## Requirement
Find the line containing "R201: 4.7k (+5V, N5) -> none" in the entries below. Restate it and each line after it, word for word, up to and including the line containing "C3: 470nF (+5V, GND) -> none".

——————————

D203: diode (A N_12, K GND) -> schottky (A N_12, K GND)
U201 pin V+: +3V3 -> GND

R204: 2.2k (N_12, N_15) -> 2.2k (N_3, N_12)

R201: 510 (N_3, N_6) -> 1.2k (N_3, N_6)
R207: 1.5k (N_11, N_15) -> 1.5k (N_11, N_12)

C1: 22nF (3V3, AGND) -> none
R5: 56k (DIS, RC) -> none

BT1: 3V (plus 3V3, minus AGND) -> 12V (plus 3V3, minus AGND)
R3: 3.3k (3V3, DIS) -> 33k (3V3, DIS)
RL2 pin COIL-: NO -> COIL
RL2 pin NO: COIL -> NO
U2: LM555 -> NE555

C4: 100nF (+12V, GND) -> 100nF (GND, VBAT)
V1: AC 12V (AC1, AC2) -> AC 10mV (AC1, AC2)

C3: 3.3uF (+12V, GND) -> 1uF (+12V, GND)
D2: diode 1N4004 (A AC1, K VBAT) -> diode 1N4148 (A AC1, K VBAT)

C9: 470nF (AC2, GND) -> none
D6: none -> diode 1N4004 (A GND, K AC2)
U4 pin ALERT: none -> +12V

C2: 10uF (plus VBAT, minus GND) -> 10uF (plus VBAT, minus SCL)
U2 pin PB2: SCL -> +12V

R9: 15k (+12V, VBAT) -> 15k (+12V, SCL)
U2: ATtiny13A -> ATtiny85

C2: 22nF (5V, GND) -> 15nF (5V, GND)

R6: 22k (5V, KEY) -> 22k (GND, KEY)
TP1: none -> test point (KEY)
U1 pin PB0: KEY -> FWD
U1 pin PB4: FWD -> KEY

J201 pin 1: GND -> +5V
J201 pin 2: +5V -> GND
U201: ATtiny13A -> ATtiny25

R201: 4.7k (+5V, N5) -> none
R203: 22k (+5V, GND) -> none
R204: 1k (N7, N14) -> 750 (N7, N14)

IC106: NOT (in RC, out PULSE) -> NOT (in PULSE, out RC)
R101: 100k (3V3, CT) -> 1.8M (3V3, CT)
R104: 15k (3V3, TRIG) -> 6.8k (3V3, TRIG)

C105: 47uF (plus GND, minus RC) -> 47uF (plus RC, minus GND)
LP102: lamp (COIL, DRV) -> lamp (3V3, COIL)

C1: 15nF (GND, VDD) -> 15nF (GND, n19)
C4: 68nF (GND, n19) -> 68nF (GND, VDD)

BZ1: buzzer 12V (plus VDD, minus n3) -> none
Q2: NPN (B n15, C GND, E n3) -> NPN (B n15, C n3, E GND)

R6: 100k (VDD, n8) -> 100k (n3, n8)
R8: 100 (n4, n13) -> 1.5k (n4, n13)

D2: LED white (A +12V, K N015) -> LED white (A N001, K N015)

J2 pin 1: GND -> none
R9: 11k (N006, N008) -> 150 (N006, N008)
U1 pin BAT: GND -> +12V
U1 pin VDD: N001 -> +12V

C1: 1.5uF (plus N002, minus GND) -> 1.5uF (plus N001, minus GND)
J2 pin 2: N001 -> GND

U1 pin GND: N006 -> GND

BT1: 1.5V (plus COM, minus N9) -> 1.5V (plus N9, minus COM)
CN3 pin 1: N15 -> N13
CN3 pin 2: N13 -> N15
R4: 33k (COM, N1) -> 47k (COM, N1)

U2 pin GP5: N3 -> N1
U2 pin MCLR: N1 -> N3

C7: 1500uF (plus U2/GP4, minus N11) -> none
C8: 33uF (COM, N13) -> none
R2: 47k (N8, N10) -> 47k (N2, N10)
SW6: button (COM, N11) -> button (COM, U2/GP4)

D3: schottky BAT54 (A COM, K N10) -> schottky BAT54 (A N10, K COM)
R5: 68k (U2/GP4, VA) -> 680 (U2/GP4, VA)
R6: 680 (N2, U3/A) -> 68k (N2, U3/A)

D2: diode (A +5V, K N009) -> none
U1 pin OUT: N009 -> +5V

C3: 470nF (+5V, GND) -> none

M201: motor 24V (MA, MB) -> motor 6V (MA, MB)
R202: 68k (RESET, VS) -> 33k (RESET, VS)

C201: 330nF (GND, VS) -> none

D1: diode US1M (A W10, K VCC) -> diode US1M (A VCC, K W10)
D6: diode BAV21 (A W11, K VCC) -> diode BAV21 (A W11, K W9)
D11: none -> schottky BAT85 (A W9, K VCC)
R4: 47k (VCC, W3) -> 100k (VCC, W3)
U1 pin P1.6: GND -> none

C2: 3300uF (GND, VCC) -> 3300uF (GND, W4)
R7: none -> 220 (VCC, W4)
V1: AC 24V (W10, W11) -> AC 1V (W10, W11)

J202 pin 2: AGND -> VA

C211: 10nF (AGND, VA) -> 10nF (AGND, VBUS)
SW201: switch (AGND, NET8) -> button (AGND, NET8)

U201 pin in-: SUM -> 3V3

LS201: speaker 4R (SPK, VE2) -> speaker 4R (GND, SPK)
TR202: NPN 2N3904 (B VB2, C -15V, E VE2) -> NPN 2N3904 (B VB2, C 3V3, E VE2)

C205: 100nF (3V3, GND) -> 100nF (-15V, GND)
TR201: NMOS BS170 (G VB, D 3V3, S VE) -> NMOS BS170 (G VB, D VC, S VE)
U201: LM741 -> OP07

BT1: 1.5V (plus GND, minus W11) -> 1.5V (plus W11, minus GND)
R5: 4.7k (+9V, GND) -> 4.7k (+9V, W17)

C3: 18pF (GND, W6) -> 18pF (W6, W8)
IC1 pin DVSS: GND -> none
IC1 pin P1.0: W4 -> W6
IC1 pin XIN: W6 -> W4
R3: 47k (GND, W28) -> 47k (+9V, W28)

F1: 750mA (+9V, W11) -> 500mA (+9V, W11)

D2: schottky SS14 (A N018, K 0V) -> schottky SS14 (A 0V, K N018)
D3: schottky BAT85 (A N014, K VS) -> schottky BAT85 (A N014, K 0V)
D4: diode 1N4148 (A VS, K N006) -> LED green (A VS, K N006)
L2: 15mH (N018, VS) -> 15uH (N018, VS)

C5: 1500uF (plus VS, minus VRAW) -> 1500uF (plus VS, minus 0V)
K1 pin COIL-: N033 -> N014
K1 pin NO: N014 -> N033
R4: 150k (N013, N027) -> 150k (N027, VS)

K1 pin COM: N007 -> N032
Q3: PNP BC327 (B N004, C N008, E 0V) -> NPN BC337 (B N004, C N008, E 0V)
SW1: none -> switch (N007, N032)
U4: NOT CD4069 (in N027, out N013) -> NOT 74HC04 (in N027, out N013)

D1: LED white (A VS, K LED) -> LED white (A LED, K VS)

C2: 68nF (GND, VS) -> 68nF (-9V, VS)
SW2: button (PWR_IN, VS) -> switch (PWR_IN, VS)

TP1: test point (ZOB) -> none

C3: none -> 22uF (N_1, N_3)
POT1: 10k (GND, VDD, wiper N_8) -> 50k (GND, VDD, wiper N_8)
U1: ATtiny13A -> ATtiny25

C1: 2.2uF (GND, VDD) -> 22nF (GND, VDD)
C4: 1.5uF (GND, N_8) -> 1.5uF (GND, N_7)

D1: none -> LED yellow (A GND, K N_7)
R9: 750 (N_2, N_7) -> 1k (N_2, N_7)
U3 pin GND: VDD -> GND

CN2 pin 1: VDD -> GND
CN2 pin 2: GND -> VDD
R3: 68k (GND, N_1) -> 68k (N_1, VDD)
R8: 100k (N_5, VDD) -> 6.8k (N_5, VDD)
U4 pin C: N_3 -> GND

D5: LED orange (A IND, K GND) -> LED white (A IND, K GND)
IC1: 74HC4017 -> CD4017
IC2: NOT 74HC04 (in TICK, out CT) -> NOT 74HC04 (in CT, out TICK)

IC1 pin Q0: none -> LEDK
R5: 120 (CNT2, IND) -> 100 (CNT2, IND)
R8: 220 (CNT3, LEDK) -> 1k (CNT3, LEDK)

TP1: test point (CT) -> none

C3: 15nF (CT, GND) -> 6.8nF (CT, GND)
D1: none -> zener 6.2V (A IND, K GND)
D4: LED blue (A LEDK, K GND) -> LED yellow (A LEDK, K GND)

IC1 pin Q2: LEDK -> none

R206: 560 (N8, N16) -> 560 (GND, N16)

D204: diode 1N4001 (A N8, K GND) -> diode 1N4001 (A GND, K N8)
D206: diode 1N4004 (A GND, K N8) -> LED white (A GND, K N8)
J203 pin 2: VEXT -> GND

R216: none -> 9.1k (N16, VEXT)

——————————

## Expected answer
R201: 4.7k (+5V, N5) -> none
R203: 22k (+5V, GND) -> none
R204: 1k (N7, N14) -> 750 (N7, N14)

IC106: NOT (in RC, out PULSE) -> NOT (in PULSE, out RC)
R101: 100k (3V3, CT) -> 1.8M (3V3, CT)
R104: 15k (3V3, TRIG) -> 6.8k (3V3, TRIG)

C105: 47uF (plus GND, minus RC) -> 47uF (plus RC, minus GND)
LP102: lamp (COIL, DRV) -> lamp (3V3, COIL)

C1: 15nF (GND, VDD) -> 15nF (GND, n19)
C4: 68nF (GND, n19) -> 68nF (GND, VDD)

BZ1: buzzer 12V (plus VDD, minus n3) -> none
Q2: NPN (B n15, C GND, E n3) -> NPN (B n15, C n3, E GND)

R6: 100k (VDD, n8) -> 100k (n3, n8)
R8: 100 (n4, n13) -> 1.5k (n4, n13)

D2: LED white (A +12V, K N015) -> LED white (A N001, K N015)

J2 pin 1: GND -> none
R9: 11k (N006, N008) -> 150 (N006, N008)
U1 pin BAT: GND -> +12V
U1 pin VDD: N001 -> +12V

C1: 1.5uF (plus N002, minus GND) -> 1.5uF (plus N001, minus GND)
J2 pin 2: N001 -> GND

U1 pin GND: N006 -> GND

BT1: 1.5V (plus COM, minus N9) -> 1.5V (plus N9, minus COM)
CN3 pin 1: N15 -> N13
CN3 pin 2: N13 -> N15
R4: 33k (COM, N1) -> 47k (COM, N1)

U2 pin GP5: N3 -> N1
U2 pin MCLR: N1 -> N3

C7: 1500uF (plus U2/GP4, minus N11) -> none
C8: 33uF (COM, N13) -> none
R2: 47k (N8, N10) -> 47k (N2, N10)
SW6: button (COM, N11) -> button (COM, U2/GP4)

D3: schottky BAT54 (A COM, K N10) -> schottky BAT54 (A N10, K COM)
R5: 68k (U2/GP4, VA) -> 680 (U2/GP4, VA)
R6: 680 (N2, U3/A) -> 68k (N2, U3/A)

D2: diode (A +5V, K N009) -> none
U1 pin OUT: N009 -> +5V

C3: 470nF (+5V, GND) -> none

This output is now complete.